• Problem to solve:
Scan the records and identify every line in which the string "XSHUT" occurs, then return those lines.

Collected data entries:
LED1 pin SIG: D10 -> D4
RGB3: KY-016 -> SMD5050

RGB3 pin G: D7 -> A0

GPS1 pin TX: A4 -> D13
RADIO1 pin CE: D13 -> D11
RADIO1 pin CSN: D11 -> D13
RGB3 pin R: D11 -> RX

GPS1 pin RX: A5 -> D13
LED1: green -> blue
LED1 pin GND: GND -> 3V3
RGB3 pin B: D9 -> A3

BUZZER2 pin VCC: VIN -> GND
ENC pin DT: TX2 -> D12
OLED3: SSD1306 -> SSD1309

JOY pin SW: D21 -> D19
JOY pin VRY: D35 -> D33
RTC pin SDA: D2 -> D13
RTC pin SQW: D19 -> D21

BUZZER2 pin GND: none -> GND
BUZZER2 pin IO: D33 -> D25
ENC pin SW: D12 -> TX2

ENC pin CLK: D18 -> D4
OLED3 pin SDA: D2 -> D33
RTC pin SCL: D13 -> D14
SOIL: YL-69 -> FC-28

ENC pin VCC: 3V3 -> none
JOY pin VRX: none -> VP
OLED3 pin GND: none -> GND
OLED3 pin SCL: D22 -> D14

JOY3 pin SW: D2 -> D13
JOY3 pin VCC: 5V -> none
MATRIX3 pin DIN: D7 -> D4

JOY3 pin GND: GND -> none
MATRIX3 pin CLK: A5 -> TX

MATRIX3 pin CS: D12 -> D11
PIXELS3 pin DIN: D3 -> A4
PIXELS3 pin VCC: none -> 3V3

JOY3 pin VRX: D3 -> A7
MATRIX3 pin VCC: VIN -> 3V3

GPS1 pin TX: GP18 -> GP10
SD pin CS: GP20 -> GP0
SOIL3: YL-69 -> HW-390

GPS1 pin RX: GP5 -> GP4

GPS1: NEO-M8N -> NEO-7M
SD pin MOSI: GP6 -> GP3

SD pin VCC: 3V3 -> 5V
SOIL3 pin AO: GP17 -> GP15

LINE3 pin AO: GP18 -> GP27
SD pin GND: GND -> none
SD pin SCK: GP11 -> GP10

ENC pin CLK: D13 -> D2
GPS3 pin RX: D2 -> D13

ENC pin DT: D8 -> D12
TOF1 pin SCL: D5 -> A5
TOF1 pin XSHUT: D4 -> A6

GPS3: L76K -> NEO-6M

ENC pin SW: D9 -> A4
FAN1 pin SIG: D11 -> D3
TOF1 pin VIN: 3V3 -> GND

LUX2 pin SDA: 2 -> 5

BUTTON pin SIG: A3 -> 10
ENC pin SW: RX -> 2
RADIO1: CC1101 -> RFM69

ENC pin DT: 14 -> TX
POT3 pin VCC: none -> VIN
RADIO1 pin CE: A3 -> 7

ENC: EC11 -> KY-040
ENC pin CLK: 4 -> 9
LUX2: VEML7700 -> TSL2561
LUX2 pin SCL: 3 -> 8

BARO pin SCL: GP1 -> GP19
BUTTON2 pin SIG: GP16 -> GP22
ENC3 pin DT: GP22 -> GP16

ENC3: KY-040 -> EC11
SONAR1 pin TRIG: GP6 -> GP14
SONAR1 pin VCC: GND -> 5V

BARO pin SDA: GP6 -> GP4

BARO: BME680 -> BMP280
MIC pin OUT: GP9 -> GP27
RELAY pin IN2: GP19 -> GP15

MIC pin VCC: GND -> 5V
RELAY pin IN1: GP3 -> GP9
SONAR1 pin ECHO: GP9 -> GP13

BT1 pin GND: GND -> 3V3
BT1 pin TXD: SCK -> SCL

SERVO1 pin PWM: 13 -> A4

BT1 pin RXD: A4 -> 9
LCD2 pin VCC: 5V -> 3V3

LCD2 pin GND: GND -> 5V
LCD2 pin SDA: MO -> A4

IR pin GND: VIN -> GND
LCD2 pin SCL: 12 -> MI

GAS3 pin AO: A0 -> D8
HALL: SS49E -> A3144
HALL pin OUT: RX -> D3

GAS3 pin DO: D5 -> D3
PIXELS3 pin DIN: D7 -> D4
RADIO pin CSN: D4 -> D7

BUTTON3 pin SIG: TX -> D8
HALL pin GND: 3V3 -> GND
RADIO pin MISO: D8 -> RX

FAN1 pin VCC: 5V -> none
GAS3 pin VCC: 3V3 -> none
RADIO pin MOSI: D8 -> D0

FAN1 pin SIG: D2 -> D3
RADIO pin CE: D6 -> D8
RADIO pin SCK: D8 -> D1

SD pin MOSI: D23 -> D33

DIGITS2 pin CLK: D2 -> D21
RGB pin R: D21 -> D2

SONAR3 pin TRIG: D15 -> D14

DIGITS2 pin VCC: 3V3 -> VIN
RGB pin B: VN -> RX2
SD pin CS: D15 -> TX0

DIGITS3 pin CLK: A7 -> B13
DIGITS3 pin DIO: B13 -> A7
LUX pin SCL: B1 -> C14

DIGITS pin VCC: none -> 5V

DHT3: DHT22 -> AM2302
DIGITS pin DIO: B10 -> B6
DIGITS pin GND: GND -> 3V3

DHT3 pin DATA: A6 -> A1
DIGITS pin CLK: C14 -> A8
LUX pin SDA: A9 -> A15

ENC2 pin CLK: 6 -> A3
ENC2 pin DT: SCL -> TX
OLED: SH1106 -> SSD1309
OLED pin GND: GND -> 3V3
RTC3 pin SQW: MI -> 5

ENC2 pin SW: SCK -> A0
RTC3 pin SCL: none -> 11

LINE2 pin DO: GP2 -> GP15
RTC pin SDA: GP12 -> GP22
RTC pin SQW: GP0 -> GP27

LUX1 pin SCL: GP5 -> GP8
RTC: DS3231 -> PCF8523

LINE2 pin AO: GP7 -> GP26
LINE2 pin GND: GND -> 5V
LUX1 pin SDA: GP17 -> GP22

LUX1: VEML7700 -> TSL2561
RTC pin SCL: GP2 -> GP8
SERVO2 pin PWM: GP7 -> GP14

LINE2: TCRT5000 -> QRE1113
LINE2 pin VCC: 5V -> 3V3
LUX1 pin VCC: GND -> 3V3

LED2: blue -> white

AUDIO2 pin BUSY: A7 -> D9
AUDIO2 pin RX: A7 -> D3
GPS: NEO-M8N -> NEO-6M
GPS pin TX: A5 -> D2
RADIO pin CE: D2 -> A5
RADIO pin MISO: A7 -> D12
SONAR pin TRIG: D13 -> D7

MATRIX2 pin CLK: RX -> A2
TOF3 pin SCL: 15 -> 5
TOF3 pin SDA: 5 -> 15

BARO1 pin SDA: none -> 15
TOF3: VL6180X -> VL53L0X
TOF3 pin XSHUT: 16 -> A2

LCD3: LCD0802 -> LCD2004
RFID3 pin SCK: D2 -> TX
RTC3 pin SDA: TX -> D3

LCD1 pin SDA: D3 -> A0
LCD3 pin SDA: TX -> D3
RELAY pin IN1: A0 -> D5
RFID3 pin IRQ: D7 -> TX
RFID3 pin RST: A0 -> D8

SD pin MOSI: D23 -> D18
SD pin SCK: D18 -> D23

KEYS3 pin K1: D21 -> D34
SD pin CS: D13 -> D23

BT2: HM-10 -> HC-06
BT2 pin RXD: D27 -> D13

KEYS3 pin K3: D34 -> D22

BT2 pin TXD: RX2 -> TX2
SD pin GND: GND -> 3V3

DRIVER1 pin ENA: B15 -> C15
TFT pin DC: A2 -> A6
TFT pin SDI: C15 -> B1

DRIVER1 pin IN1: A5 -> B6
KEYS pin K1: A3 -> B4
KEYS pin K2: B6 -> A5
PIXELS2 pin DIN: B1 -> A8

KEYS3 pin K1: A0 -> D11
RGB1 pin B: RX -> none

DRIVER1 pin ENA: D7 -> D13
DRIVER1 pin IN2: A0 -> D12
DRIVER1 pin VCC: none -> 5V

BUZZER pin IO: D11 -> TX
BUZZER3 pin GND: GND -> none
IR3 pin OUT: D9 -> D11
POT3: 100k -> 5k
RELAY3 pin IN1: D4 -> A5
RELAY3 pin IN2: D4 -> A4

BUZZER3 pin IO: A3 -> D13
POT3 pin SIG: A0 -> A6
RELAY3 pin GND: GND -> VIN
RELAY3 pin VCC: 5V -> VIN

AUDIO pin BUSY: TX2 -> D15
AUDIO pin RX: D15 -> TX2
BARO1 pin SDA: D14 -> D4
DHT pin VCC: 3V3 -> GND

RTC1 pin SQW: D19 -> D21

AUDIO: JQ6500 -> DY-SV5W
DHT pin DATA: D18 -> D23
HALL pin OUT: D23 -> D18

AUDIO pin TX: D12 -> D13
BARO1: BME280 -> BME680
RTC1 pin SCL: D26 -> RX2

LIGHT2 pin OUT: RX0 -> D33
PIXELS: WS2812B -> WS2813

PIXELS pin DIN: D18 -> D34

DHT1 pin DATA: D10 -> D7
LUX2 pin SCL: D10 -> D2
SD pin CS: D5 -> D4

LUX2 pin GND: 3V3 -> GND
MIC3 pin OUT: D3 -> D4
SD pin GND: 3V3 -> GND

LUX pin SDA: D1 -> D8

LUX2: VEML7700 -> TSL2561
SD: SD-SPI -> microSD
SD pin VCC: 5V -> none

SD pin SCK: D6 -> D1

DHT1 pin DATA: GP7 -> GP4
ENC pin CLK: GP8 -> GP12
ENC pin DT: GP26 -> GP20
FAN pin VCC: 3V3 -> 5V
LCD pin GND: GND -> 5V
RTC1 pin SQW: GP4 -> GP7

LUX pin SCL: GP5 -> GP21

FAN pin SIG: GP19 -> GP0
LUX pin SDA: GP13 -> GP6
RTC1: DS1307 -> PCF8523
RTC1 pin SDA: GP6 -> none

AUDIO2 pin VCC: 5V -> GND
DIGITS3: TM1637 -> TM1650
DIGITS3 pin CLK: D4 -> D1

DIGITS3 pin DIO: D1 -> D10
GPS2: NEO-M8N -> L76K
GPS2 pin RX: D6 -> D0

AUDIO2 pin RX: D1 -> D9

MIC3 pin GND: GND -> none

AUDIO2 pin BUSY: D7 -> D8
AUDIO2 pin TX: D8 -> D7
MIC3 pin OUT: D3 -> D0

• Answer below:
TOF1 pin XSHUT: D4 -> A6
TOF3 pin XSHUT: 16 -> A2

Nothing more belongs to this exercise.